### [WHAT THE TASK ASKS]
The answer must repeat every record exactly, with all pictures omitted.

---- DATASET RECORDS

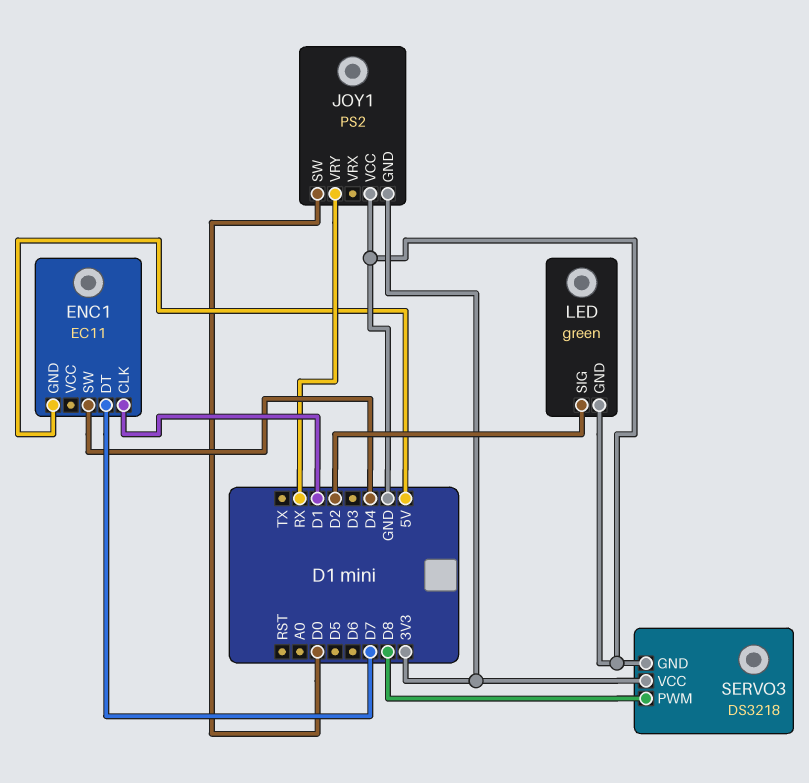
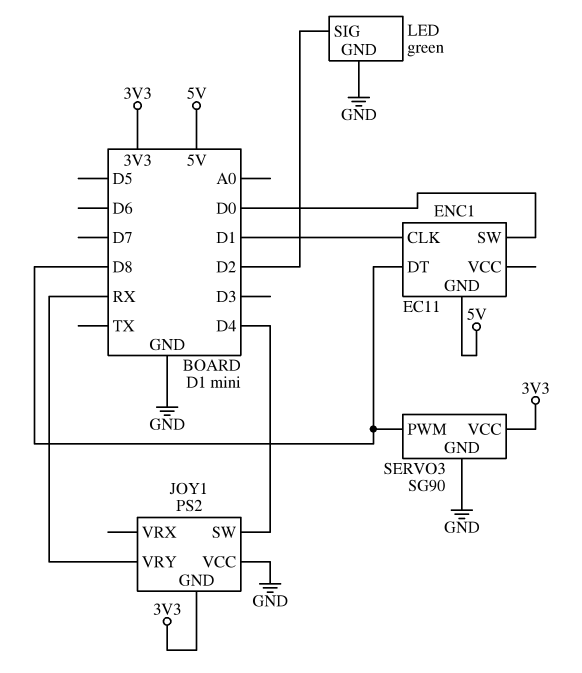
ENC1 pin DT: D7 -> D8
ENC1 pin SW: D4 -> D0
JOY1 pin SW: D0 -> D4
SERVO3: DS3218 -> SG90

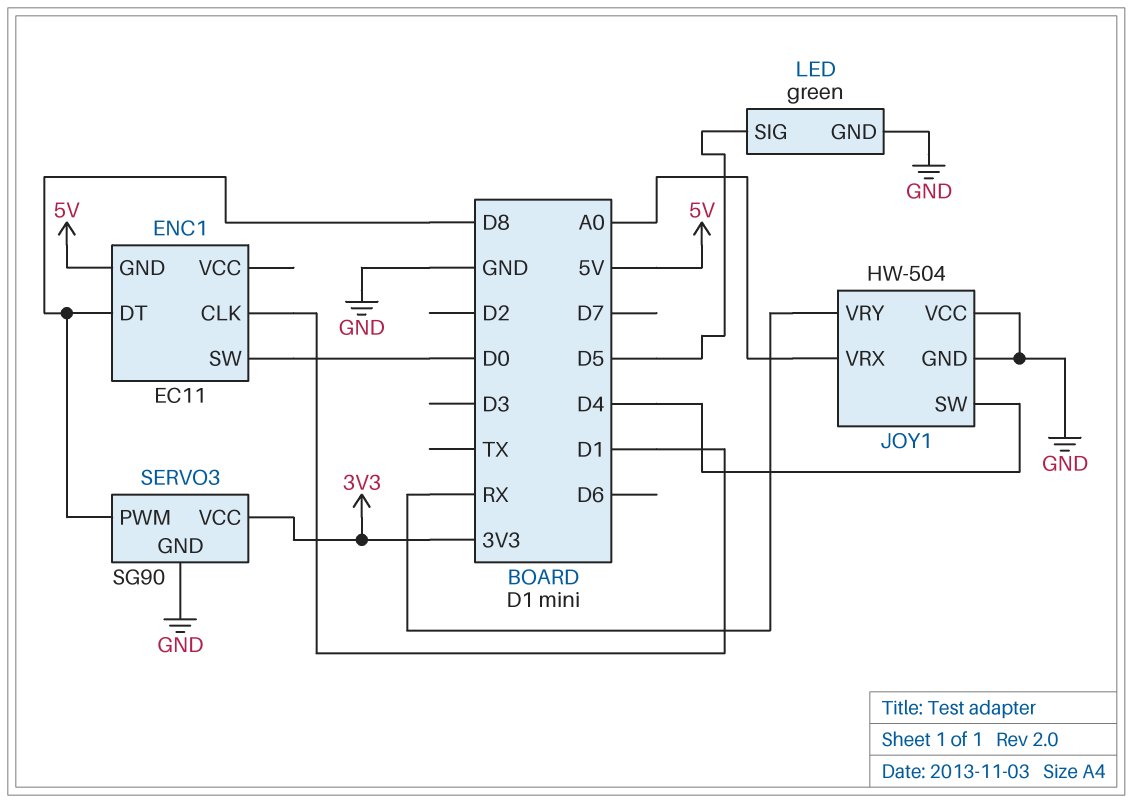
JOY1: PS2 -> HW-504
JOY1 pin GND: 3V3 -> GND
JOY1 pin VRX: none -> A0
LED pin SIG: D2 -> D5

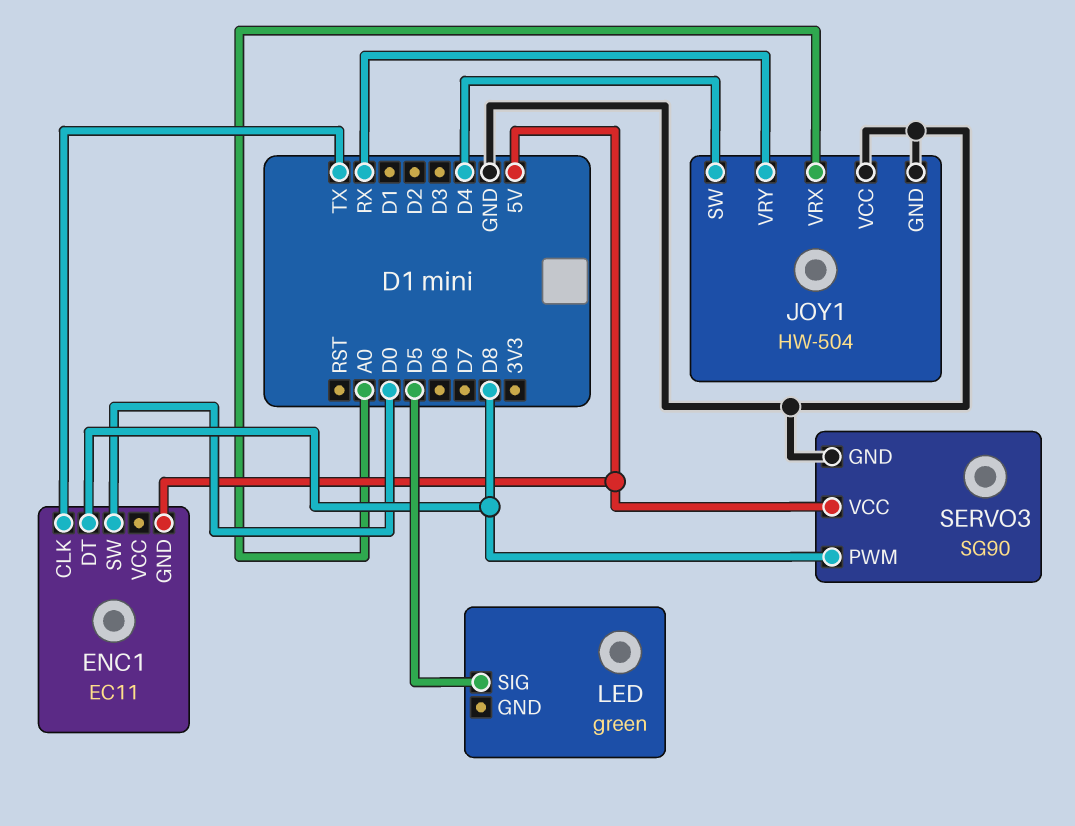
ENC1 pin CLK: D1 -> TX
LED pin GND: GND -> none
SERVO3 pin VCC: 3V3 -> 5V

--------

### [SOLUTION TO THE PROBLEM]
ENC1 pin DT: D7 -> D8
ENC1 pin SW: D4 -> D0
JOY1 pin SW: D0 -> D4
SERVO3: DS3218 -> SG90

JOY1: PS2 -> HW-504
JOY1 pin GND: 3V3 -> GND
JOY1 pin VRX: none -> A0
LED pin SIG: D2 -> D5

ENC1 pin CLK: D1 -> TX
LED pin GND: GND -> none
SERVO3 pin VCC: 3V3 -> 5V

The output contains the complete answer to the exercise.